Work to be completed: From the line that includes "black calculator: 1 -> 2" down to the final line of the data below, copy every line exactly and leave the rest out.
== Segment start ==
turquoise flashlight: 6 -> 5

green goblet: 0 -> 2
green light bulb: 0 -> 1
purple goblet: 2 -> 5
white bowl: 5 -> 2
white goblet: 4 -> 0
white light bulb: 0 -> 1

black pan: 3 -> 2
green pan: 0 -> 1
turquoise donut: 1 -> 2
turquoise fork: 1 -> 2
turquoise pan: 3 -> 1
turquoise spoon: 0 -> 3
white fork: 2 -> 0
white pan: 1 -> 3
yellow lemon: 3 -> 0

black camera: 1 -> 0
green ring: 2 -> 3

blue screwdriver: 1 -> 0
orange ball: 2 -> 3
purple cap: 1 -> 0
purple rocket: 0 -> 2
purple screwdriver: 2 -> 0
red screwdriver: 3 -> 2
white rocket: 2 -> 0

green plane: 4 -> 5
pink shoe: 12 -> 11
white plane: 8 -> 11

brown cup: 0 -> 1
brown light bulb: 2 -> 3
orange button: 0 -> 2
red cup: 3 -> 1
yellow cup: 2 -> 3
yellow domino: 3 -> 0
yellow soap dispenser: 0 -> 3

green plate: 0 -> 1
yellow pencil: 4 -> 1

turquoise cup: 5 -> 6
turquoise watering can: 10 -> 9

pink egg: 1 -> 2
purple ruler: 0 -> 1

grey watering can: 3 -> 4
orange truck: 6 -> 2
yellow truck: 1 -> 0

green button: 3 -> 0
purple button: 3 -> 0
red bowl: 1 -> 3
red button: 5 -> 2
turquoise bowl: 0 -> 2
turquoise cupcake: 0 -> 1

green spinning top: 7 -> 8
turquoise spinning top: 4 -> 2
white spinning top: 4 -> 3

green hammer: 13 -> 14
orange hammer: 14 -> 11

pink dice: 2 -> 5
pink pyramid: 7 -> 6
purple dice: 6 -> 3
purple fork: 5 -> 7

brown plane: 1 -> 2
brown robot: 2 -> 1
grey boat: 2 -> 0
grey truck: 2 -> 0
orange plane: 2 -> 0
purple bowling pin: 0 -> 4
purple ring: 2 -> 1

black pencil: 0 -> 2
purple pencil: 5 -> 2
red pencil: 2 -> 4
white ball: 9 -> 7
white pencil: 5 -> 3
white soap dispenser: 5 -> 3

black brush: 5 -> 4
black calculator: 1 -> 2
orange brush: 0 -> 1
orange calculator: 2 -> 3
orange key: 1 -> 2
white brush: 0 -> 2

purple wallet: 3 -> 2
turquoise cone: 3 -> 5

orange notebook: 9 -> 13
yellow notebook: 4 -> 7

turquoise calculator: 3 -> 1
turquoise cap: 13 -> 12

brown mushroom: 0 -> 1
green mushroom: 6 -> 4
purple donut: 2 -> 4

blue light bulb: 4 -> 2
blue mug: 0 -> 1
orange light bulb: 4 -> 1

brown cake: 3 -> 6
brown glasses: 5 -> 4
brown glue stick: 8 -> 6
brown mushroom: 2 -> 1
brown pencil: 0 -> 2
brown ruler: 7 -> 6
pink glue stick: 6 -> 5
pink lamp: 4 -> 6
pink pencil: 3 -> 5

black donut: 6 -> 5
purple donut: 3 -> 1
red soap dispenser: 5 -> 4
== Segment end ==
Solution to the problem:
black calculator: 1 -> 2
orange brush: 0 -> 1
orange calculator: 2 -> 3
orange key: 1 -> 2
white brush: 0 -> 2

purple wallet: 3 -> 2
turquoise cone: 3 -> 5

orange notebook: 9 -> 13
yellow notebook: 4 -> 7

turquoise calculator: 3 -> 1
turquoise cap: 13 -> 12

brown mushroom: 0 -> 1
green mushroom: 6 -> 4
purple donut: 2 -> 4

blue light bulb: 4 -> 2
blue mug: 0 -> 1
orange light bulb: 4 -> 1

brown cake: 3 -> 6
brown glasses: 5 -> 4
brown glue stick: 8 -> 6
brown mushroom: 2 -> 1
brown pencil: 0 -> 2
brown ruler: 7 -> 6
pink glue stick: 6 -> 5
pink lamp: 4 -> 6
pink pencil: 3 -> 5

black donut: 6 -> 5
purple donut: 3 -> 1
red soap dispenser: 5 -> 4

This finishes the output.